--- What is expected ---
Every line of the listing should be repeated exactly.

________________________________________

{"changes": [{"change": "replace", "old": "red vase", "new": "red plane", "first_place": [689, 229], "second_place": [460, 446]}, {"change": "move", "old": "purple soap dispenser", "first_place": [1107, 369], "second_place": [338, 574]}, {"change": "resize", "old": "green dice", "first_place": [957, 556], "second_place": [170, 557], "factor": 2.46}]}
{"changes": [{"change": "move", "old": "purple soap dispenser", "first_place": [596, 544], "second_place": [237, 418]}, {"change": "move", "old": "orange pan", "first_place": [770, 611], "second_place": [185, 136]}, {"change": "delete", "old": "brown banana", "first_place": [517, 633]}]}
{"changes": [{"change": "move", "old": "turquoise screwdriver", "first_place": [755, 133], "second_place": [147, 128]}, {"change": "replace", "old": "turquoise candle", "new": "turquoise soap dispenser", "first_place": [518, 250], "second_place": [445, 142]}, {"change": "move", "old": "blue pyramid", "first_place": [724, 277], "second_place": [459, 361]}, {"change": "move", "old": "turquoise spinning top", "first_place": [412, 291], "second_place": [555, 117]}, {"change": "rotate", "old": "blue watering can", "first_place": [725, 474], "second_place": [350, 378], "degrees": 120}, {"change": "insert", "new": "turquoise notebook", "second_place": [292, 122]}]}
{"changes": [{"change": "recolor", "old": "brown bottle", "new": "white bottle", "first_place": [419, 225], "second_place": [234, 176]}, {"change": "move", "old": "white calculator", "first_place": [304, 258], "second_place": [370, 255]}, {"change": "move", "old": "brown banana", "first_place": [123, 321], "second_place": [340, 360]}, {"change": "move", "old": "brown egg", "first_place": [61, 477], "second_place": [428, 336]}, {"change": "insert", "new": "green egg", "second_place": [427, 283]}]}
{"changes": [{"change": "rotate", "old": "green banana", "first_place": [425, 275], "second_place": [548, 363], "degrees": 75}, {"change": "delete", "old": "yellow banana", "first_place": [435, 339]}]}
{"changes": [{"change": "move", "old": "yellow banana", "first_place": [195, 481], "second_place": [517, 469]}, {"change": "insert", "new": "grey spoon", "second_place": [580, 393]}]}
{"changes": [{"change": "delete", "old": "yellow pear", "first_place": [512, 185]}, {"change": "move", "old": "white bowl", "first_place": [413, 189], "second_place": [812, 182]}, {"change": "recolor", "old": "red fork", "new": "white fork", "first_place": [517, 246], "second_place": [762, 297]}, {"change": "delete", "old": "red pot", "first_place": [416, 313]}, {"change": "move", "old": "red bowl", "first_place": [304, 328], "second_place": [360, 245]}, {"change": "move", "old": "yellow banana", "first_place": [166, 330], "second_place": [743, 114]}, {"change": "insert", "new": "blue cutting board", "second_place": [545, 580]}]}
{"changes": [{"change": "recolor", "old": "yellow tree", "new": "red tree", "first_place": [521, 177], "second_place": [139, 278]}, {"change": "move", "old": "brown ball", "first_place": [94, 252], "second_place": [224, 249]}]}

________________________________________

--- Task solution ---
{"changes": [{"change": "replace", "old": "red vase", "new": "red plane", "first_place": [689, 229], "second_place": [460, 446]}, {"change": "move", "old": "purple soap dispenser", "first_place": [1107, 369], "second_place": [338, 574]}, {"change": "resize", "old": "green dice", "first_place": [957, 556], "second_place": [170, 557], "factor": 2.46}]}
{"changes": [{"change": "move", "old": "purple soap dispenser", "first_place": [596, 544], "second_place": [237, 418]}, {"change": "move", "old": "orange pan", "first_place": [770, 611], "second_place": [185, 136]}, {"change": "delete", "old": "brown banana", "first_place": [517, 633]}]}
{"changes": [{"change": "move", "old": "turquoise screwdriver", "first_place": [755, 133], "second_place": [147, 128]}, {"change": "replace", "old": "turquoise candle", "new": "turquoise soap dispenser", "first_place": [518, 250], "second_place": [445, 142]}, {"change": "move", "old": "blue pyramid", "first_place": [724, 277], "second_place": [459, 361]}, {"change": "move", "old": "turquoise spinning top", "first_place": [412, 291], "second_place": [555, 117]}, {"change": "rotate", "old": "blue watering can", "first_place": [725, 474], "second_place": [350, 378], "degrees": 120}, {"change": "insert", "new": "turquoise notebook", "second_place": [292, 122]}]}
{"changes": [{"change": "recolor", "old": "brown bottle", "new": "white bottle", "first_place": [419, 225], "second_place": [234, 176]}, {"change": "move", "old": "white calculator", "first_place": [304, 258], "second_place": [370, 255]}, {"change": "move", "old": "brown banana", "first_place": [123, 321], "second_place": [340, 360]}, {"change": "move", "old": "brown egg", "first_place": [61, 477], "second_place": [428, 336]}, {"change": "insert", "new": "green egg", "second_place": [427, 283]}]}
{"changes": [{"change": "rotate", "old": "green banana", "first_place": [425, 275], "second_place": [548, 363], "degrees": 75}, {"change": "delete", "old": "yellow banana", "first_place": [435, 339]}]}
{"changes": [{"change": "move", "old": "yellow banana", "first_place": [195, 481], "second_place": [517, 469]}, {"change": "insert", "new": "grey spoon", "second_place": [580, 393]}]}
{"changes": [{"change": "delete", "old": "yellow pear", "first_place": [512, 185]}, {"change": "move", "old": "white bowl", "first_place": [413, 189], "second_place": [812, 182]}, {"change": "recolor", "old": "red fork", "new": "white fork", "first_place": [517, 246], "second_place": [762, 297]}, {"change": "delete", "old": "red pot", "first_place": [416, 313]}, {"change": "move", "old": "red bowl", "first_place": [304, 328], "second_place": [360, 245]}, {"change": "move", "old": "yellow banana", "first_place": [166, 330], "second_place": [743, 114]}, {"change": "insert", "new": "blue cutting board", "second_place": [545, 580]}]}
{"changes": [{"change": "recolor", "old": "yellow tree", "new": "red tree", "first_place": [521, 177], "second_place": [139, 278]}, {"change": "move", "old": "brown ball", "first_place": [94, 252], "second_place": [224, 249]}]}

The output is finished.